• **Exercise objective**
Would you give back exactly the lines from the line with "blue eraser [394,75]" through the end of the entries below, both included, but none of the pictures?

Spatial object tracking data
^^^^^^^^^^^^^^^^
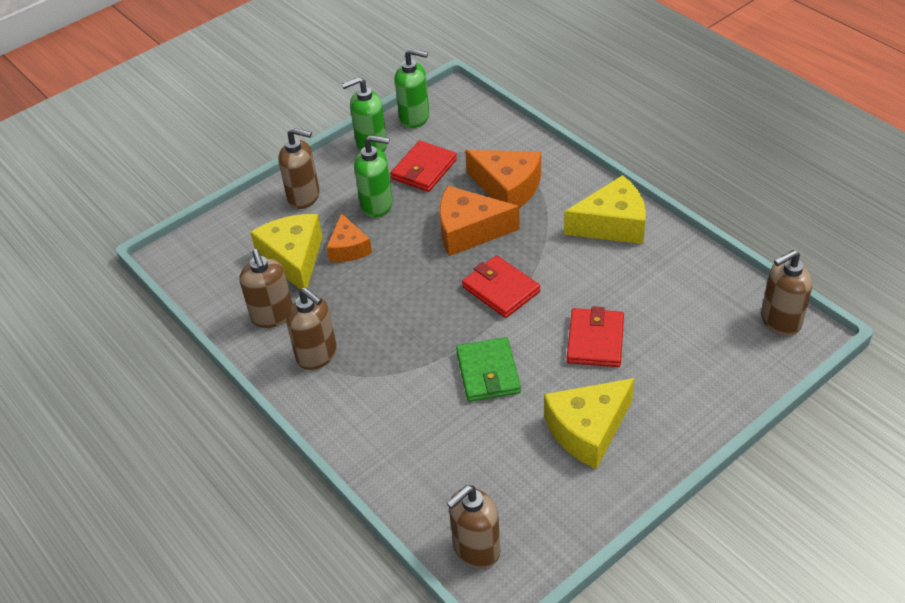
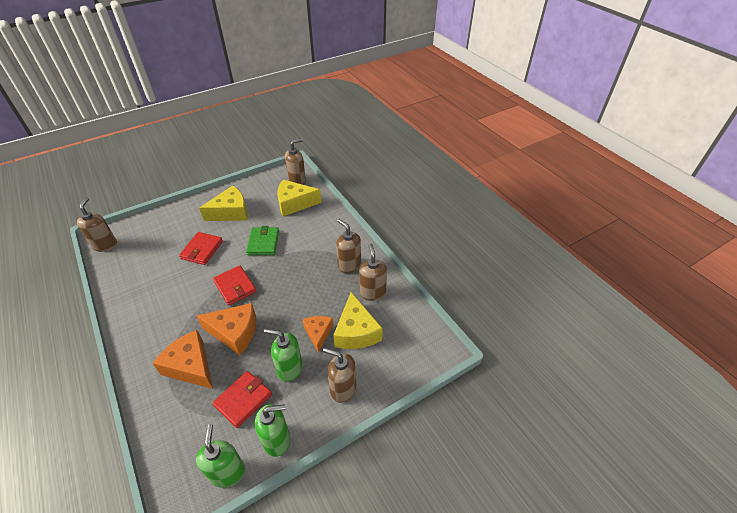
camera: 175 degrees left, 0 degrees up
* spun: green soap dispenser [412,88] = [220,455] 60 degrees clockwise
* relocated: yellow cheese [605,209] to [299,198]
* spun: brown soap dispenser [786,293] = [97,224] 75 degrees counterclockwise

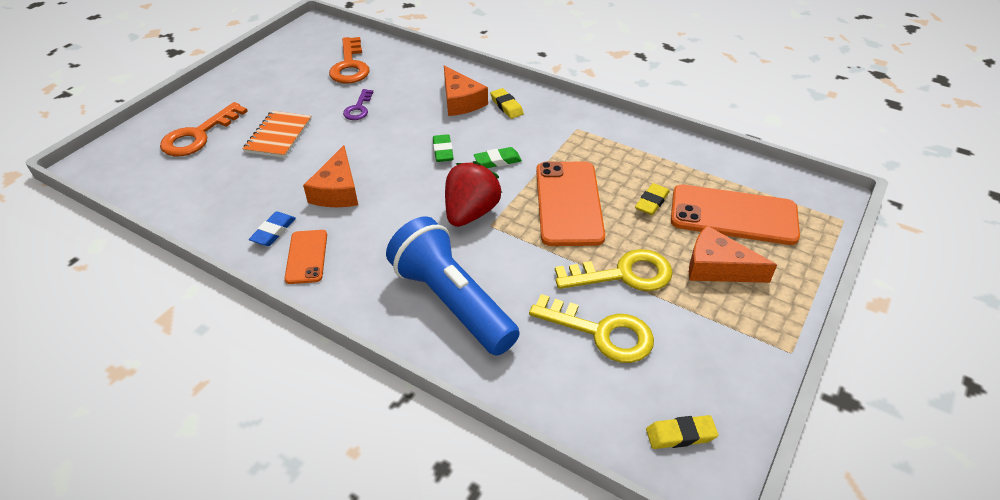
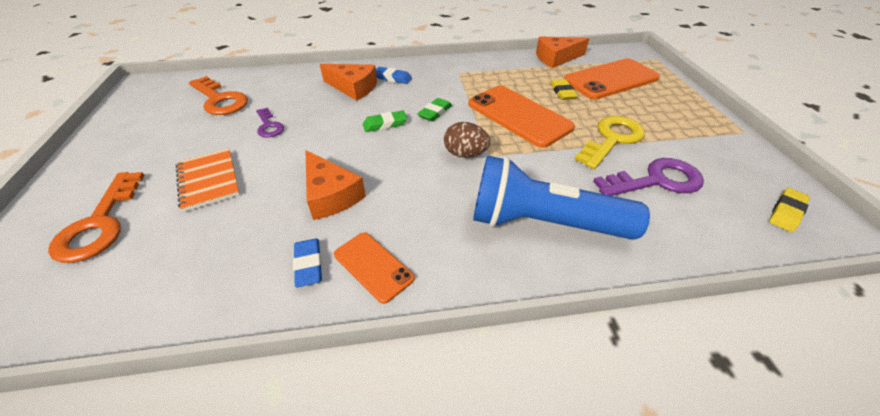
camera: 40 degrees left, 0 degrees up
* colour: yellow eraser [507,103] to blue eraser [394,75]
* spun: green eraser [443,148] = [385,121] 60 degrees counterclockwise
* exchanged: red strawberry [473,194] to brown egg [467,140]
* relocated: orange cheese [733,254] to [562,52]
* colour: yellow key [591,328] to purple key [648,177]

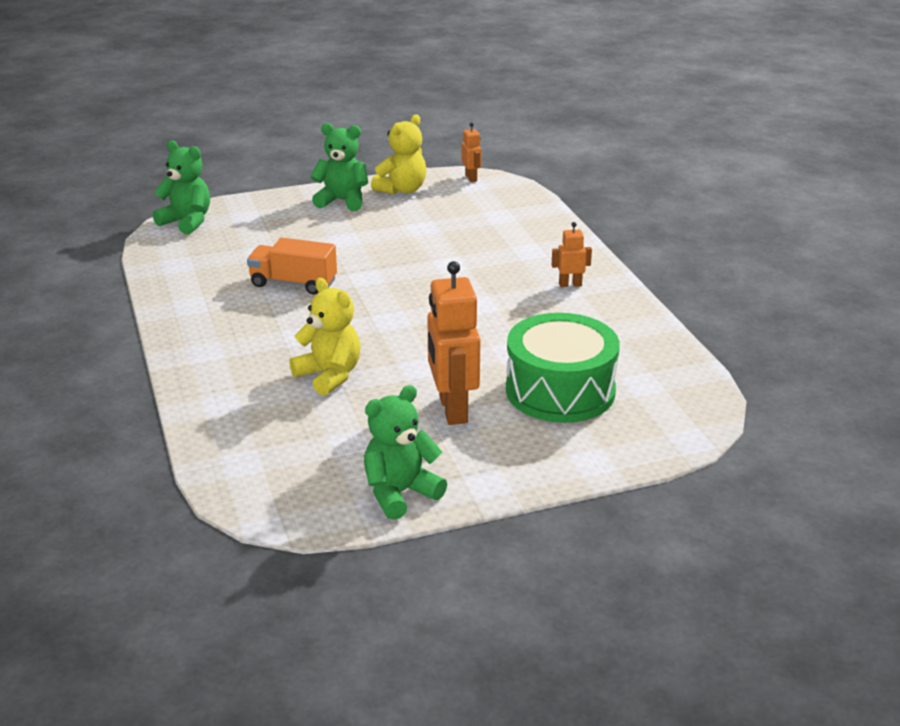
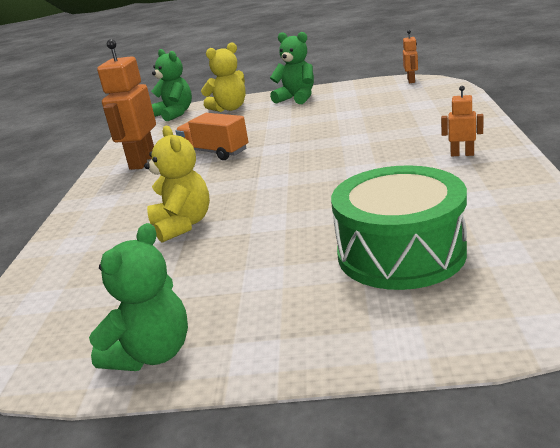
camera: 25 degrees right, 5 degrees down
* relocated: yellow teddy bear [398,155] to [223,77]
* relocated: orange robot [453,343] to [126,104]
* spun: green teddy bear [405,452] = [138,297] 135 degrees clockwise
^^^^^^^^^^^^^^^^
• **Written answer**
* colour: yellow eraser [507,103] to blue eraser [394,75]
* spun: green eraser [443,148] = [385,121] 60 degrees counterclockwise
* exchanged: red strawberry [473,194] to brown egg [467,140]
* relocated: orange cheese [733,254] to [562,52]
* colour: yellow key [591,328] to purple key [648,177]

camera: 25 degrees right, 5 degrees down
* relocated: yellow teddy bear [398,155] to [223,77]
* relocated: orange robot [453,343] to [126,104]
* spun: green teddy bear [405,452] = [138,297] 135 degrees clockwise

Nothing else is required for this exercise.